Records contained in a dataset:
-------
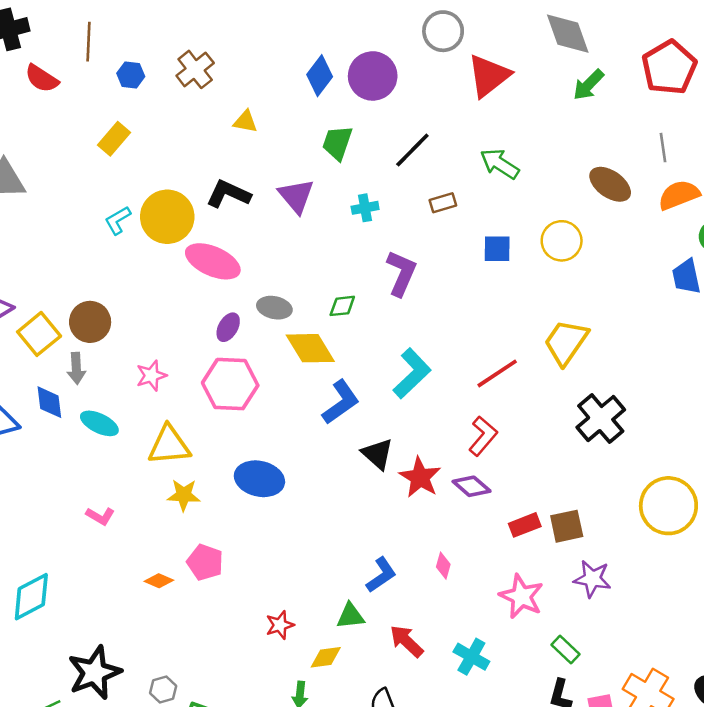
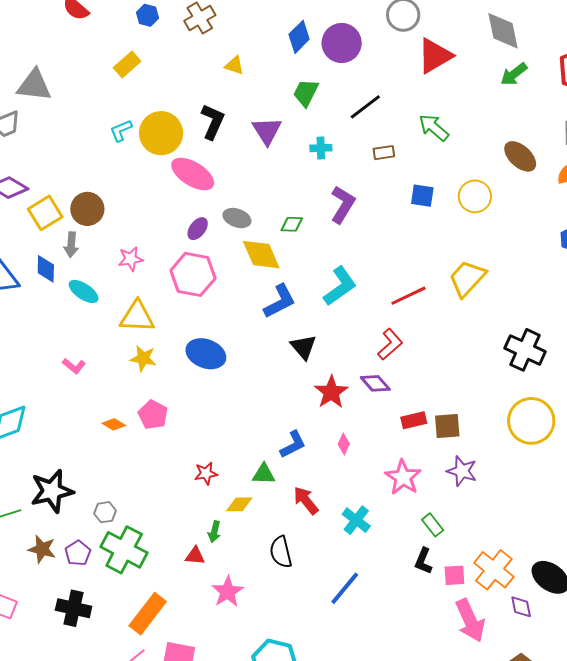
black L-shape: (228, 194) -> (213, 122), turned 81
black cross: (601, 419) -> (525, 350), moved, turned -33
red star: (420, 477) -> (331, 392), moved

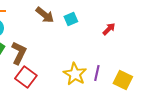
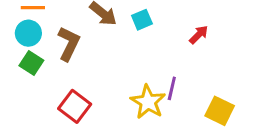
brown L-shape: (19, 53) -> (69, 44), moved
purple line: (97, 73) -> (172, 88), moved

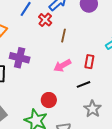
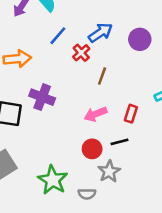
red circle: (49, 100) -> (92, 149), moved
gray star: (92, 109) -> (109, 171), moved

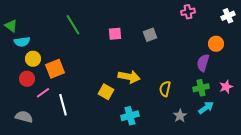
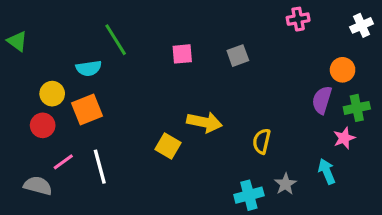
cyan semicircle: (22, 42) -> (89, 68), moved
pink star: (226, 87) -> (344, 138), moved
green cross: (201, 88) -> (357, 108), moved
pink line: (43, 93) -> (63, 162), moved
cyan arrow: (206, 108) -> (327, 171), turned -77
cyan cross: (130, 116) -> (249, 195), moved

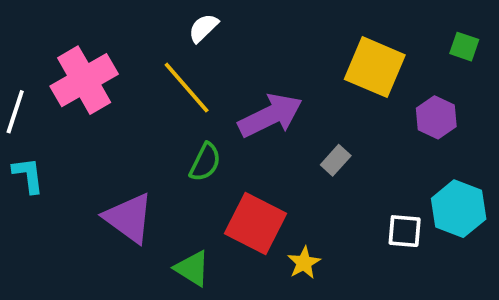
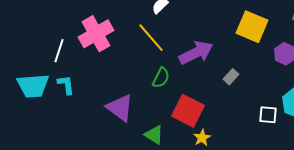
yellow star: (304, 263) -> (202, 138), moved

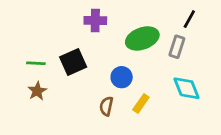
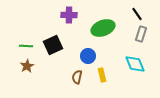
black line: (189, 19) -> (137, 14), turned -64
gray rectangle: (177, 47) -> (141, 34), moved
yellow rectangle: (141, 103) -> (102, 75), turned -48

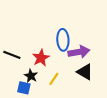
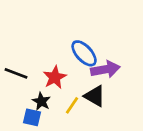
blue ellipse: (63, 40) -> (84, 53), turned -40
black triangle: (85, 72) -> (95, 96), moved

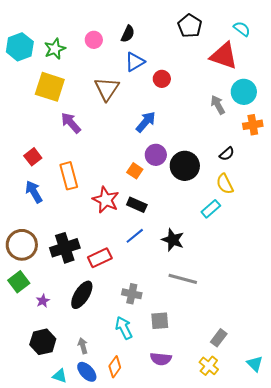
-------
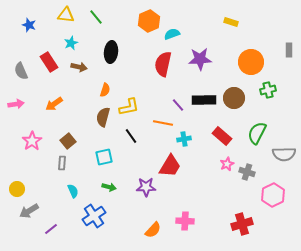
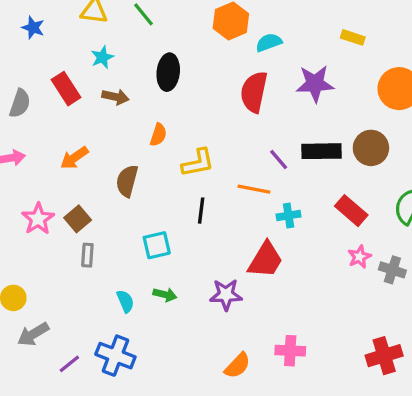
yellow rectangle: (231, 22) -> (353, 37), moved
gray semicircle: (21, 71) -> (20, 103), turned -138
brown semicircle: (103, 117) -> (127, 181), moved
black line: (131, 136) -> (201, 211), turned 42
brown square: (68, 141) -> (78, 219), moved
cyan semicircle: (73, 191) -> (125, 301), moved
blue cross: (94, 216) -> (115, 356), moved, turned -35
-------
:: Work item ::
Reproduce the records above exactly, but only from the line with "yellow rectangle: (141, 103)" up to and including the line with "black triangle: (85, 72) -> (95, 96), moved". Leave the pictures out.

:: Task solution ::
yellow rectangle: (141, 103) -> (102, 75), turned -48

blue ellipse: (63, 40) -> (84, 53), turned -40
black triangle: (85, 72) -> (95, 96), moved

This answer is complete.